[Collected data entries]
--- --- ---

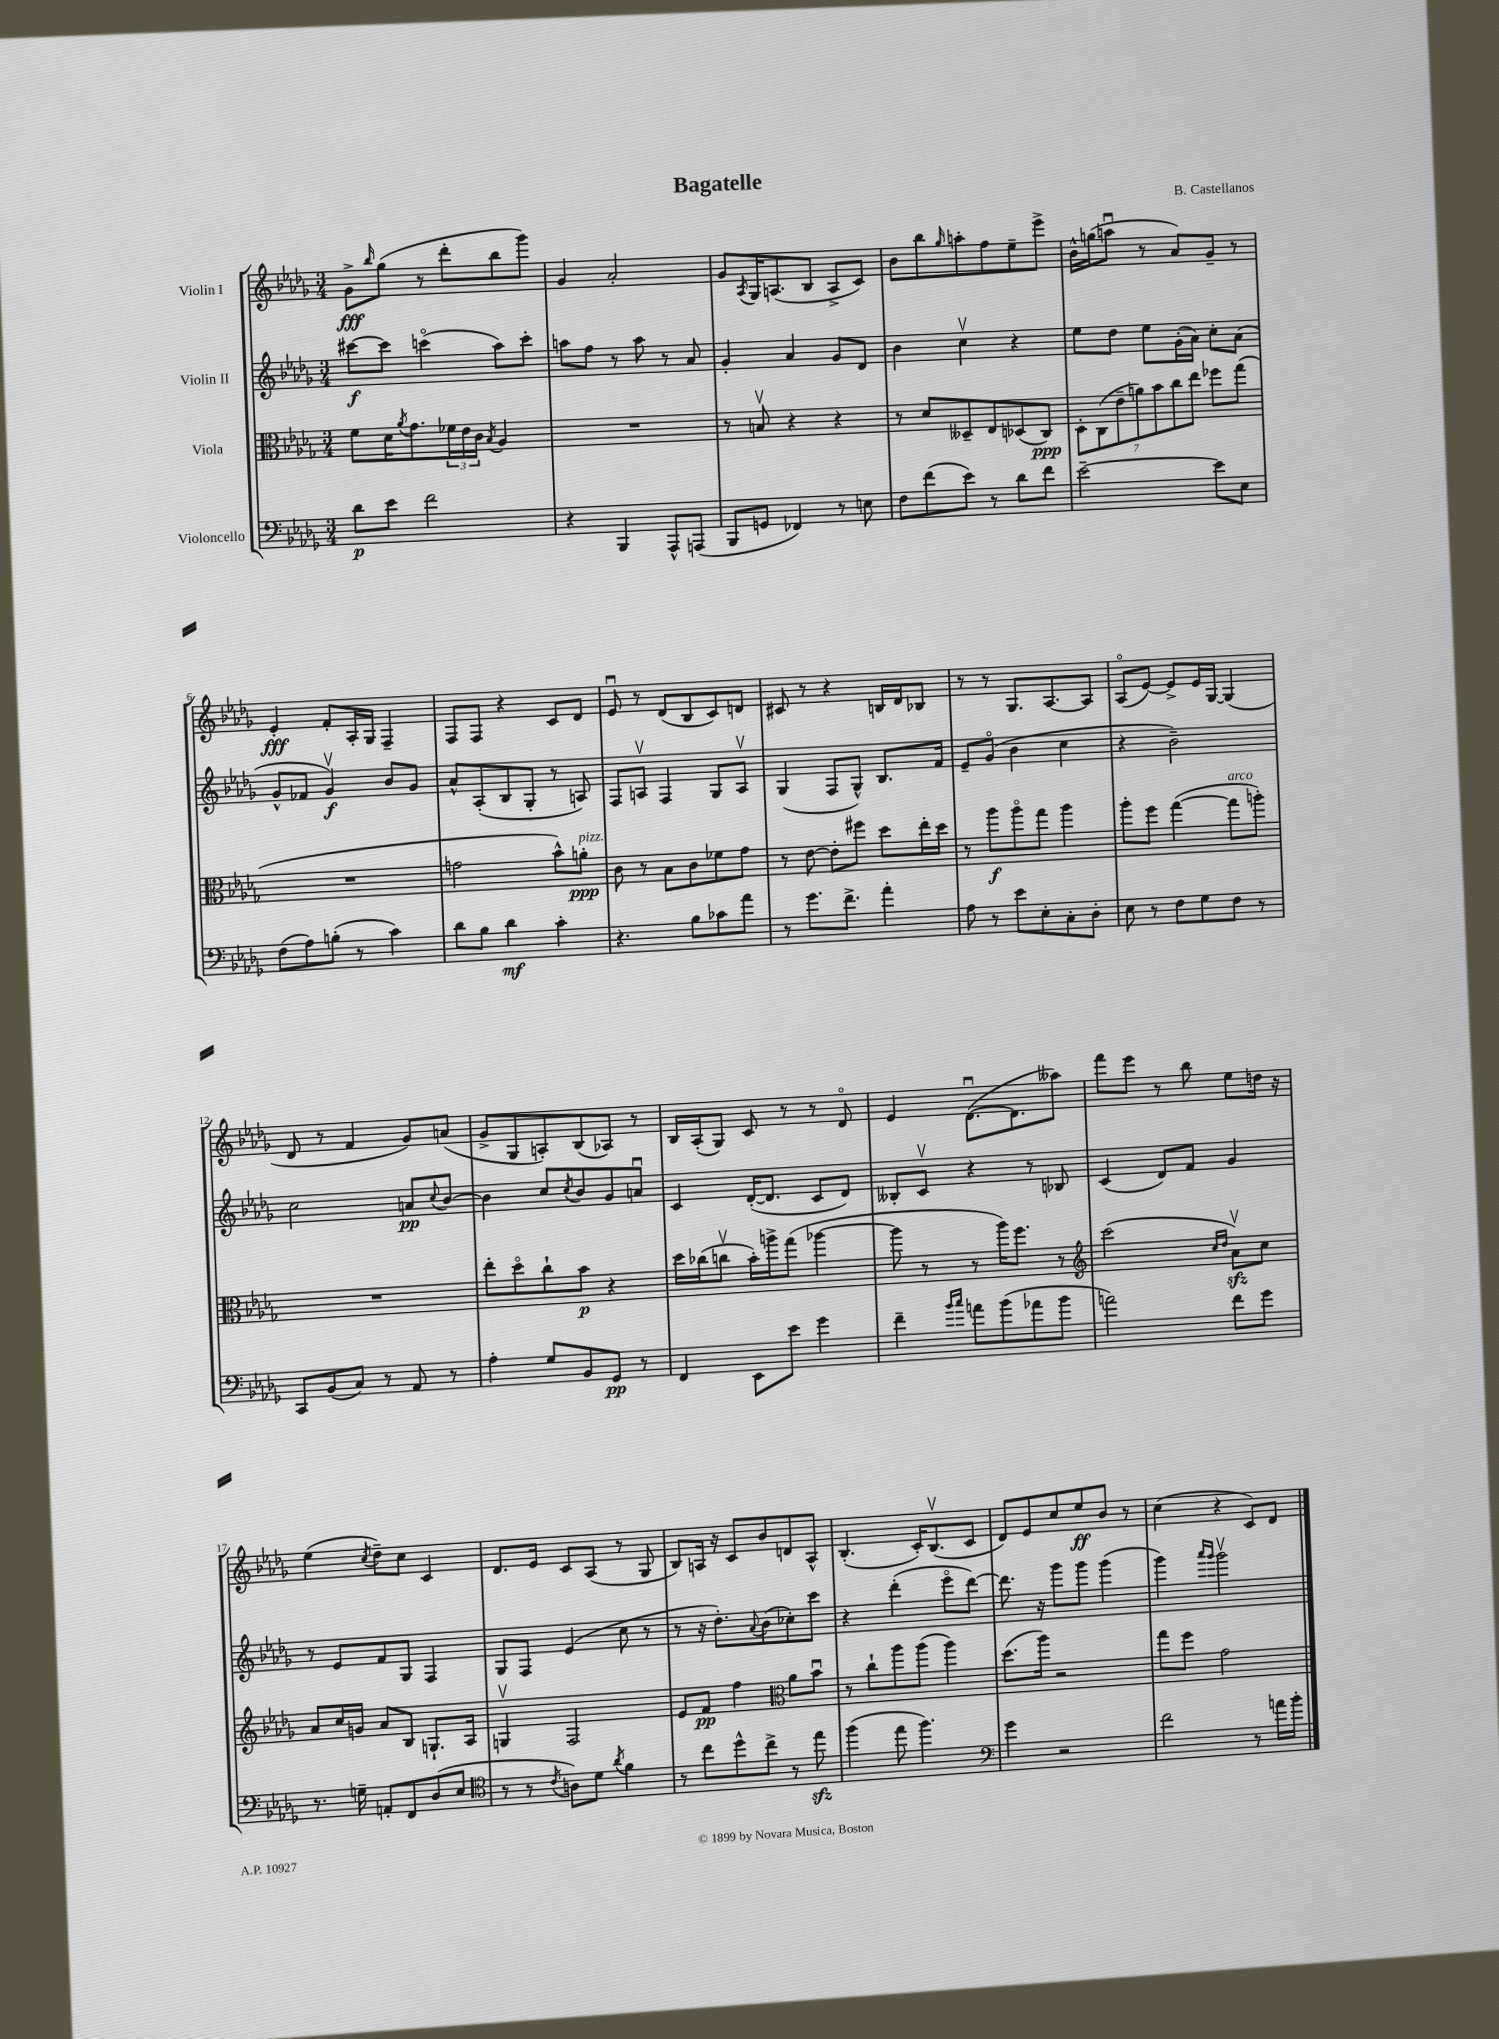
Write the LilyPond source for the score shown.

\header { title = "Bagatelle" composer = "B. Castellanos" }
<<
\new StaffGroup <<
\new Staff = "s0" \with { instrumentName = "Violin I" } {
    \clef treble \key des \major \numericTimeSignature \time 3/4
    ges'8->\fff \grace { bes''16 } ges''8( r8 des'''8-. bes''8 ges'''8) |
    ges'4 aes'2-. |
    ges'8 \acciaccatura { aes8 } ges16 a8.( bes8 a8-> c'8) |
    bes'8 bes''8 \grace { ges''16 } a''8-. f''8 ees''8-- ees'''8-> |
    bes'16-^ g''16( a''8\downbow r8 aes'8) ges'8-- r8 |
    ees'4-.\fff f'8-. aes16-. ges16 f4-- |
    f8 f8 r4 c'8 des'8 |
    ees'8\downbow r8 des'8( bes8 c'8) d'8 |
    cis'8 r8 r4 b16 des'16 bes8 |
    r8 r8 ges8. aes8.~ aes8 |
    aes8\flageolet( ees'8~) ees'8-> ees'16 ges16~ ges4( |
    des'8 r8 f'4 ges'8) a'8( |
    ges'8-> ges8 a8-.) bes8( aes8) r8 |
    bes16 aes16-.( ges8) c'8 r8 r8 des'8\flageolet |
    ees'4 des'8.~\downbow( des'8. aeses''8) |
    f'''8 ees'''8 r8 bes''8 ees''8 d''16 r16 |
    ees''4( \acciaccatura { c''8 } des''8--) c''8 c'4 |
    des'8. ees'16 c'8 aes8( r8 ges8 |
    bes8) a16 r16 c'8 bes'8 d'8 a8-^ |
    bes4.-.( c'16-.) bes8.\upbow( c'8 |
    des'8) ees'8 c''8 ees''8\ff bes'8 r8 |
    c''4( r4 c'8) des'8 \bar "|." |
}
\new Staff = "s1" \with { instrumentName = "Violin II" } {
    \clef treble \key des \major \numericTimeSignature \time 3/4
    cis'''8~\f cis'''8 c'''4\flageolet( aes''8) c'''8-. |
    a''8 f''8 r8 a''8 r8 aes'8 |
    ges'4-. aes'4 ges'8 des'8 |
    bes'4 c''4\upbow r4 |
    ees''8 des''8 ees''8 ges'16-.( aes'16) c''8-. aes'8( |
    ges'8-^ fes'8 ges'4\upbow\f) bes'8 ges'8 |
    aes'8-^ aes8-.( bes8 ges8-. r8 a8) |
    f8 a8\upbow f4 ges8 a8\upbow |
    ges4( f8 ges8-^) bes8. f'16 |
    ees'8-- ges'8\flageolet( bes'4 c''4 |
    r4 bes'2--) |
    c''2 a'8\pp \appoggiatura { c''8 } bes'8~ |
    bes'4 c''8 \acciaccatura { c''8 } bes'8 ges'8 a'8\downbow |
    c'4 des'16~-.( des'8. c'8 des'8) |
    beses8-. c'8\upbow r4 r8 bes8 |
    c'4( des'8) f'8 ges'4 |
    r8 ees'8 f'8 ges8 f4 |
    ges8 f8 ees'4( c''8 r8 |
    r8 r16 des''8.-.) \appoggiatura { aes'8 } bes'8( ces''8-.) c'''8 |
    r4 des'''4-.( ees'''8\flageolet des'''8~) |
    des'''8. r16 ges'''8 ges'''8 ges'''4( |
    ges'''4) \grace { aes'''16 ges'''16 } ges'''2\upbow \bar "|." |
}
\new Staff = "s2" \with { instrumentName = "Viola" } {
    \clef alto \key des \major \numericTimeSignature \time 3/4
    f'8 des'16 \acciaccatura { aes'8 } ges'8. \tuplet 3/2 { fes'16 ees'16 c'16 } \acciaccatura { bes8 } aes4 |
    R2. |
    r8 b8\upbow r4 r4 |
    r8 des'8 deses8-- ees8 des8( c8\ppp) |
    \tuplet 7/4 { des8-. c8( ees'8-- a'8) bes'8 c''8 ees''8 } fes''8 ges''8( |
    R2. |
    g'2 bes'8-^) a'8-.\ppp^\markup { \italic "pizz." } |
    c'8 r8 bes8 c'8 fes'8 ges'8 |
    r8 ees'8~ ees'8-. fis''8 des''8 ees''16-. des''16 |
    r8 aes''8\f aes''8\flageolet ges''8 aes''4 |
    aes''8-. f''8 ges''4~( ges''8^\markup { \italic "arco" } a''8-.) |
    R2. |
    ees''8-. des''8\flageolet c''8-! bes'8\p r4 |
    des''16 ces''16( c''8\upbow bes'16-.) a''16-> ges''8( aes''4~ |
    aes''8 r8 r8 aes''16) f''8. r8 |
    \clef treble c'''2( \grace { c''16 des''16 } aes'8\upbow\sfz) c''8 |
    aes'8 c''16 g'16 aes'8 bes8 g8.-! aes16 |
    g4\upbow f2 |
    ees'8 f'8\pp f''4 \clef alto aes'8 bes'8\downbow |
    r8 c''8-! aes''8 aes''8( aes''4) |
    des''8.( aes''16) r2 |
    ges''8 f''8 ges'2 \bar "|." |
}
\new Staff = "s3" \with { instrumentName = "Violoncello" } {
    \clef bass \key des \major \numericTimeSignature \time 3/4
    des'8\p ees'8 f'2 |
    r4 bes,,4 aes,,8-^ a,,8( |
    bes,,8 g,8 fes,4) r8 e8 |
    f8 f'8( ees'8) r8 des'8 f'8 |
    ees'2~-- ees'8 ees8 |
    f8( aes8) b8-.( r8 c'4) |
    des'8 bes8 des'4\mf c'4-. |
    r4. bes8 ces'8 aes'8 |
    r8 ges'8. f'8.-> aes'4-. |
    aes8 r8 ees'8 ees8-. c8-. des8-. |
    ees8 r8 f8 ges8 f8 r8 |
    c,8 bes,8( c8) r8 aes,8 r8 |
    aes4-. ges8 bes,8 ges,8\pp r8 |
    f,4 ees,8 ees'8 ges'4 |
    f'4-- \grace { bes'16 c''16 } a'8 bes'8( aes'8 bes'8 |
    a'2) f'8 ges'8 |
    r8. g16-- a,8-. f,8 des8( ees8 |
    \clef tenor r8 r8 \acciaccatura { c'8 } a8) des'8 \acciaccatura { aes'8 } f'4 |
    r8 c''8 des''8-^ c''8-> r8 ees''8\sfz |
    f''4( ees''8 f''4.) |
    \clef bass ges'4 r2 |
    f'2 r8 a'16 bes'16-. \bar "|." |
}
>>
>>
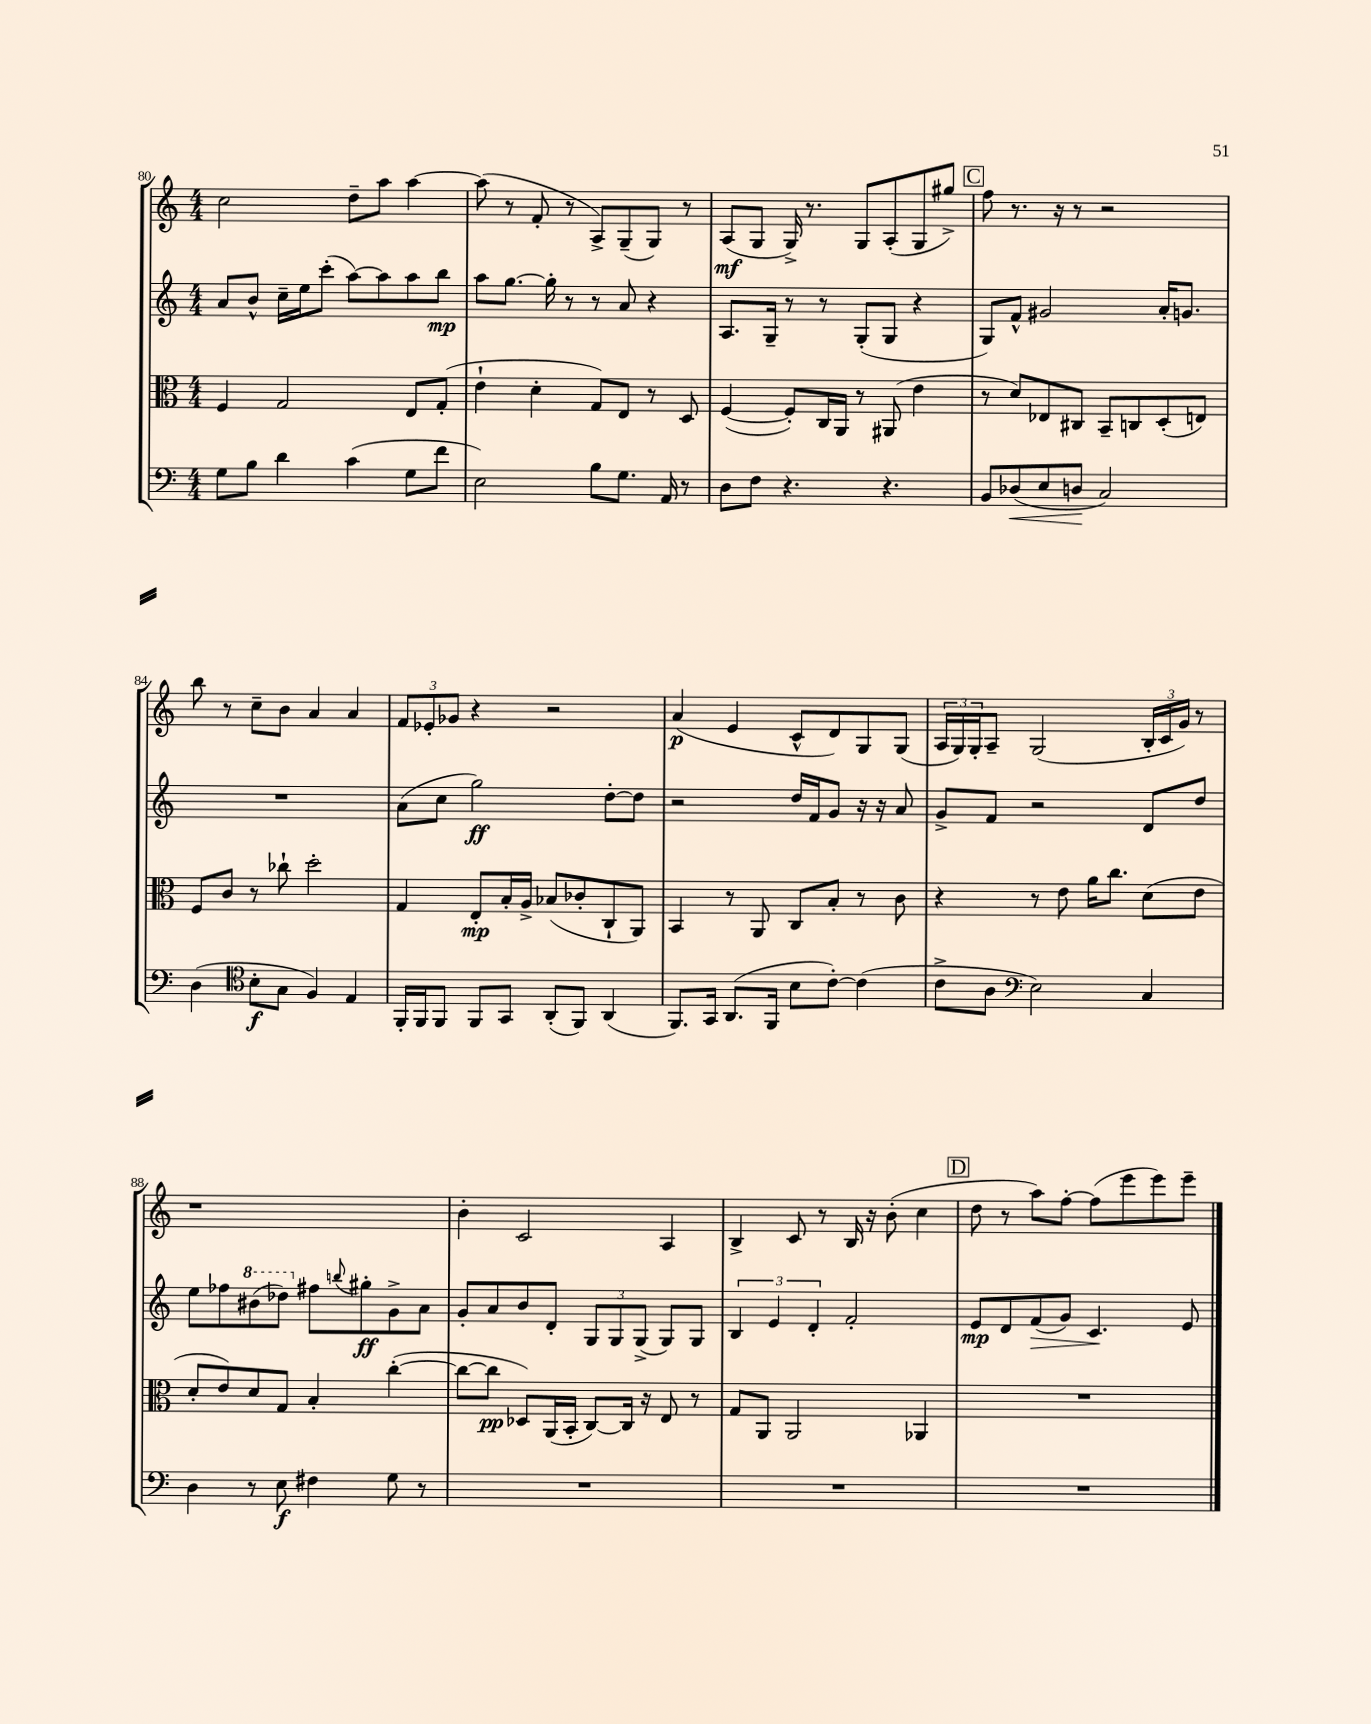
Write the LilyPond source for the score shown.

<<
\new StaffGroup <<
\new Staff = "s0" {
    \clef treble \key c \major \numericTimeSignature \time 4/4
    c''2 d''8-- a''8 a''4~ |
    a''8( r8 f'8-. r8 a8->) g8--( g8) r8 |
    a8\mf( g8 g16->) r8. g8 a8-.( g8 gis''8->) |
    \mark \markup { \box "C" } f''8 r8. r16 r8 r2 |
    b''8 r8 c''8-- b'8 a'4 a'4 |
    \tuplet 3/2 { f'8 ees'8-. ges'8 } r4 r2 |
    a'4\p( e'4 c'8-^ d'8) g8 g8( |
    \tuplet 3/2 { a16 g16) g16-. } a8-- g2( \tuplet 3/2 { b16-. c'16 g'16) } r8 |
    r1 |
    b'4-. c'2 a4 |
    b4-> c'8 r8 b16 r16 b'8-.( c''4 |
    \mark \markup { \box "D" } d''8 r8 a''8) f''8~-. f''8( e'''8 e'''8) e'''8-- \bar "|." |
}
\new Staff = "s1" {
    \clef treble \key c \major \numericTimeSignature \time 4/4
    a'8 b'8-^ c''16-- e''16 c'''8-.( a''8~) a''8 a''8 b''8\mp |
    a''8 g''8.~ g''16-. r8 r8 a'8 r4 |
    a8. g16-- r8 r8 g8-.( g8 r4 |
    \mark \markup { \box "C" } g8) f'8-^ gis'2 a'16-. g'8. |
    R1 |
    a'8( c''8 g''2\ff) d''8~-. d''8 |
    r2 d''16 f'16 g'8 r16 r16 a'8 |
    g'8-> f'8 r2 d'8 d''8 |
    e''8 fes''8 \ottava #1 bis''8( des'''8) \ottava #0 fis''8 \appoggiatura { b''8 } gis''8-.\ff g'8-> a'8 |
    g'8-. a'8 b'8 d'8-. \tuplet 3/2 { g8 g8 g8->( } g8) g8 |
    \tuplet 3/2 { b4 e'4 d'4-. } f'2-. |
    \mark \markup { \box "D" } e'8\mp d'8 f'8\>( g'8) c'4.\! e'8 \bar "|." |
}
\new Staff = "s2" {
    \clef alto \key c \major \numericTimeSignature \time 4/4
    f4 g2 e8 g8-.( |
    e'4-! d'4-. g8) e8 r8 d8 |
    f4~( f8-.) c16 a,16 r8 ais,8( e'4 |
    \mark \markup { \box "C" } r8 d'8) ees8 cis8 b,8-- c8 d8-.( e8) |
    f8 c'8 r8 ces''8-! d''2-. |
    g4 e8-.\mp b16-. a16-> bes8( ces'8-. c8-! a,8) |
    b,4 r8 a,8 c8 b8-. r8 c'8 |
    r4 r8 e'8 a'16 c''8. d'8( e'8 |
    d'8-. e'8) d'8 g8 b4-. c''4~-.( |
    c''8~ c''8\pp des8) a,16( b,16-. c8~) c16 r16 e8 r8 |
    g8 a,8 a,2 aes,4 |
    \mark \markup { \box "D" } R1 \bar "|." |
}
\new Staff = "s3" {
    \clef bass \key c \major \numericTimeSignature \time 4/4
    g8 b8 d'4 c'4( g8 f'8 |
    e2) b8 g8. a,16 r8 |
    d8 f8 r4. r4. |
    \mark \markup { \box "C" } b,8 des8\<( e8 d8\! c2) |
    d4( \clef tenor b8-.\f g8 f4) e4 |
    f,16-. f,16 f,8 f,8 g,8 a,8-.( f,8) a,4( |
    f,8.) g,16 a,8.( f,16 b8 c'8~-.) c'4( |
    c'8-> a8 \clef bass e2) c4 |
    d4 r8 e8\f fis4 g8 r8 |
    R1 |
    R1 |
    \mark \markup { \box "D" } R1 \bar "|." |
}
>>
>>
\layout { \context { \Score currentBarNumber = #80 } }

--- --- ---

List each line in the rows above that contains the string "tenor".

    \clef tenor r8 r8 \acciaccatura { c'8 } a8) des'8 \acciaccatura { aes'8 } f'4 |
    d4( \clef tenor b8-.\f g8 f4) e4 |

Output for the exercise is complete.